**TASK DIRECTIONS:**
Duplicate the data from its first line through the line containing "56: (138, 696)", including both of those lines.

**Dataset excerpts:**
--- BEGIN ---

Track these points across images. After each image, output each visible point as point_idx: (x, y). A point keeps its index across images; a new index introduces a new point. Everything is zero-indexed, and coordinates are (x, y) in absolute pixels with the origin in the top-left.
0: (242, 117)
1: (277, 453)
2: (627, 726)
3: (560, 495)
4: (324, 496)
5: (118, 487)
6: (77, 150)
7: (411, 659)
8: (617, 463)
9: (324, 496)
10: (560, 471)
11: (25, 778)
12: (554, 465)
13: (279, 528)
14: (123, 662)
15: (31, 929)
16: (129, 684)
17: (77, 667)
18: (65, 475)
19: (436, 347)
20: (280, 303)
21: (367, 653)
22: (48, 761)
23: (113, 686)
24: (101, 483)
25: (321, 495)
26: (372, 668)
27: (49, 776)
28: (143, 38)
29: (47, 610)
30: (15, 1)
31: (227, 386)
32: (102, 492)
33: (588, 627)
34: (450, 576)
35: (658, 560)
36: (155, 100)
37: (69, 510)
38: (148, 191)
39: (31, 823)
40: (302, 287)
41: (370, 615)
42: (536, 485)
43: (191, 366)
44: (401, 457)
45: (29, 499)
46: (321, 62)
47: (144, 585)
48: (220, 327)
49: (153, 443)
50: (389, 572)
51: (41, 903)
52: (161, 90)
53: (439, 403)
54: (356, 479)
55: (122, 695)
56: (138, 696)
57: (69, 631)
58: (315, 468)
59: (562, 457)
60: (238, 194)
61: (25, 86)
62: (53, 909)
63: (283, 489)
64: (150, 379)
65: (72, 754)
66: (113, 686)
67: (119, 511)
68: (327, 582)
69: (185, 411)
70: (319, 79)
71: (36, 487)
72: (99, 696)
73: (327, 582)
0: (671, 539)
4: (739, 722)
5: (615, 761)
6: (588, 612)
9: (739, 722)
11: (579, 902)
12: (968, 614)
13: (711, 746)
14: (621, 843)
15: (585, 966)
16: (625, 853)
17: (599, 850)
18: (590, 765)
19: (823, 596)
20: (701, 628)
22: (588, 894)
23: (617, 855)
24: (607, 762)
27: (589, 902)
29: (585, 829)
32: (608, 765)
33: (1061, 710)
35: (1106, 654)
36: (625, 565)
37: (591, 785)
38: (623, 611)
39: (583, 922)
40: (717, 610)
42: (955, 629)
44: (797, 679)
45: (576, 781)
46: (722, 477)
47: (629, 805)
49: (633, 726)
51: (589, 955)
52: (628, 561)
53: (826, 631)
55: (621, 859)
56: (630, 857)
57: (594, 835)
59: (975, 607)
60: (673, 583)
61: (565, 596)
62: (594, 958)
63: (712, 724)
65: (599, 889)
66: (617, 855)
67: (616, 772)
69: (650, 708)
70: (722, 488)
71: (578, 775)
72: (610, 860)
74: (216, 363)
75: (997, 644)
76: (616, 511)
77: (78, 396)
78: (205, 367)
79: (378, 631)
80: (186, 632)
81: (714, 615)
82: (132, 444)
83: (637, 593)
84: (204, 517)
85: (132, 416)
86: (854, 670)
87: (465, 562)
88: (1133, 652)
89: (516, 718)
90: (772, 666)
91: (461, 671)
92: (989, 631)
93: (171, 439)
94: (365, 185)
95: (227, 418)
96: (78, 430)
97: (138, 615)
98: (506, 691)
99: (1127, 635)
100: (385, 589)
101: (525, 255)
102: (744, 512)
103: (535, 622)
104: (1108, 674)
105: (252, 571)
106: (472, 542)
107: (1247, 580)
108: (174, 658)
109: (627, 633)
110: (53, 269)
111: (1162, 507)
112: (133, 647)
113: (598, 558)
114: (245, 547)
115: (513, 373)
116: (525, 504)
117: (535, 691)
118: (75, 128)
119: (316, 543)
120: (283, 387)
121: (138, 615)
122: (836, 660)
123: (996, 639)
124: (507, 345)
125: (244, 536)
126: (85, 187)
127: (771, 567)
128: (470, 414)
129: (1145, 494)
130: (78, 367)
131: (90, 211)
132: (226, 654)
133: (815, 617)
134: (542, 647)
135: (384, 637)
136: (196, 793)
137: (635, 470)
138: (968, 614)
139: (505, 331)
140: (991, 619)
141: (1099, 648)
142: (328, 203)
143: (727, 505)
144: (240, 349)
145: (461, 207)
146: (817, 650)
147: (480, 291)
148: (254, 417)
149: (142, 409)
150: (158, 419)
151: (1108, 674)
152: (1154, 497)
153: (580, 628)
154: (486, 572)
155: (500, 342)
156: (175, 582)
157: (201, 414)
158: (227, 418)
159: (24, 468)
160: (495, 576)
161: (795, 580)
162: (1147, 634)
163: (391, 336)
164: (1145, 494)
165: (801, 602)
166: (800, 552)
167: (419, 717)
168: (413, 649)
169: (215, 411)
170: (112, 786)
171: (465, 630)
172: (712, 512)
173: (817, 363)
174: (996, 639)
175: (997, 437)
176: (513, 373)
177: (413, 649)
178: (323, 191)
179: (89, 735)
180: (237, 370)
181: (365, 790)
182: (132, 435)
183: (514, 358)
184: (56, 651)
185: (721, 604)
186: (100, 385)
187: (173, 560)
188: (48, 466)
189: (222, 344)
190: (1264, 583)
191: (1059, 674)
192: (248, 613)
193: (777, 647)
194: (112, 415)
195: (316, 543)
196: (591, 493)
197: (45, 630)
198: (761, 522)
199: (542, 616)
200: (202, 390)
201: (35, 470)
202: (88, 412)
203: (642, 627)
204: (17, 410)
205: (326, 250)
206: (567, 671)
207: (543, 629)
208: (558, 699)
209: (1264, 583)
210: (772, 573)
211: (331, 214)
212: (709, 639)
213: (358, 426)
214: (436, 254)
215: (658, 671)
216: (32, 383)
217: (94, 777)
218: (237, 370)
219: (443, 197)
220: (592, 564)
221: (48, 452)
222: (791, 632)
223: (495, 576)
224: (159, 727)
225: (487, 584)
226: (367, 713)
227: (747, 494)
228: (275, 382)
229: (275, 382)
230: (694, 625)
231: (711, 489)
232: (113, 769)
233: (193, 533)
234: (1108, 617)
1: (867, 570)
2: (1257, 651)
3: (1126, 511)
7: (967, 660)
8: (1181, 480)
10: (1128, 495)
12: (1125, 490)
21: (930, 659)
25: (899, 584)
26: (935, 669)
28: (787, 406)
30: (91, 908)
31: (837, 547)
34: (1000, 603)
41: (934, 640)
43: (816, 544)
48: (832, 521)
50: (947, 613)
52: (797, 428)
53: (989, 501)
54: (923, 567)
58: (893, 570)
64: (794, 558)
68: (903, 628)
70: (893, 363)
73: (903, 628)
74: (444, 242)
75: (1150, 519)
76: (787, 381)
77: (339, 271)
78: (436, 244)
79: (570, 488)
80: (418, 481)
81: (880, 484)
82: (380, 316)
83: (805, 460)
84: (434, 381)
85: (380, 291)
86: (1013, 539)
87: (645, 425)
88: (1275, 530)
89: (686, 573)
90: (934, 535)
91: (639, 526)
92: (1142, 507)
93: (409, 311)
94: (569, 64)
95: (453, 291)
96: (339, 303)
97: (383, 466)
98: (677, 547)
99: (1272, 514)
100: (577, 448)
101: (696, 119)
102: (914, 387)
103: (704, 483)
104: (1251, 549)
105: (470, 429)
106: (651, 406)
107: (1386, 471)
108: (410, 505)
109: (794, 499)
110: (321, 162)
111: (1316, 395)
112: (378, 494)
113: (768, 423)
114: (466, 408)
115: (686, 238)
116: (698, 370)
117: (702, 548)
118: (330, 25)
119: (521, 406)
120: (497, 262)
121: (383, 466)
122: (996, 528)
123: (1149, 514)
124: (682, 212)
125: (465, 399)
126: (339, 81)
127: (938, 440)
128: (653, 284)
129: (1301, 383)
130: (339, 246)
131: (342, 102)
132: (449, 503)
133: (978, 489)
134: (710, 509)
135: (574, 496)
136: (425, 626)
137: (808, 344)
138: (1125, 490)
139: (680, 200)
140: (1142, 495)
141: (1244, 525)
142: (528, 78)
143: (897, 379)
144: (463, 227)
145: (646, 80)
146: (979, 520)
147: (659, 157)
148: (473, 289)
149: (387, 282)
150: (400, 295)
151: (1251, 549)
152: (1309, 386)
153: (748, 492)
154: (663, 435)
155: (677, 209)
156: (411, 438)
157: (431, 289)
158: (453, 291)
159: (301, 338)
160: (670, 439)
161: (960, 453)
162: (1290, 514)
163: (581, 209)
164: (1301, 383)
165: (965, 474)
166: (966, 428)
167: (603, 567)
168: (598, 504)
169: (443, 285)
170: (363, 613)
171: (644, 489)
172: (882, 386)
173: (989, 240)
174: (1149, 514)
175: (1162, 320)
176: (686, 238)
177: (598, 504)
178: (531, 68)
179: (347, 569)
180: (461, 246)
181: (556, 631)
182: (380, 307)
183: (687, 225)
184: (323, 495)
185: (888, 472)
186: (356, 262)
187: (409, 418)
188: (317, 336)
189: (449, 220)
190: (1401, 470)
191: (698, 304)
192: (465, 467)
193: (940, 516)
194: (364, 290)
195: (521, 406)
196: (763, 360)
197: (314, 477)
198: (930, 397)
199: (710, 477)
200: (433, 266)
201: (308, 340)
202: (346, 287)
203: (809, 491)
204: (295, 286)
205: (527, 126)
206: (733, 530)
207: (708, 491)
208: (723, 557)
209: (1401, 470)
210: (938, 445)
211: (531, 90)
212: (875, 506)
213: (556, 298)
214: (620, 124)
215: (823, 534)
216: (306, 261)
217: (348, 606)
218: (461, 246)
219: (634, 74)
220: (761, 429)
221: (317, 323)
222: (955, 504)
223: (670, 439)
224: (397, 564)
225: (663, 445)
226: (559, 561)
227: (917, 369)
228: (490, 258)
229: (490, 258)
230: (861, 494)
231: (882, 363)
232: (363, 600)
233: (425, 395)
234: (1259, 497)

--- END ---

**OUTPUT BELOW:**
Track these points across images. After each image, output each visible point as point_idx: (x, y). A point keeps its index across images; a new index introduces a new point. Everything is zero-indexed, and coordinates are (x, y) in absolute pixels with the origin in the top-left.
0: (242, 117)
1: (277, 453)
2: (627, 726)
3: (560, 495)
4: (324, 496)
5: (118, 487)
6: (77, 150)
7: (411, 659)
8: (617, 463)
9: (324, 496)
10: (560, 471)
11: (25, 778)
12: (554, 465)
13: (279, 528)
14: (123, 662)
15: (31, 929)
16: (129, 684)
17: (77, 667)
18: (65, 475)
19: (436, 347)
20: (280, 303)
21: (367, 653)
22: (48, 761)
23: (113, 686)
24: (101, 483)
25: (321, 495)
26: (372, 668)
27: (49, 776)
28: (143, 38)
29: (47, 610)
30: (15, 1)
31: (227, 386)
32: (102, 492)
33: (588, 627)
34: (450, 576)
35: (658, 560)
36: (155, 100)
37: (69, 510)
38: (148, 191)
39: (31, 823)
40: (302, 287)
41: (370, 615)
42: (536, 485)
43: (191, 366)
44: (401, 457)
45: (29, 499)
46: (321, 62)
47: (144, 585)
48: (220, 327)
49: (153, 443)
50: (389, 572)
51: (41, 903)
52: (161, 90)
53: (439, 403)
54: (356, 479)
55: (122, 695)
56: (138, 696)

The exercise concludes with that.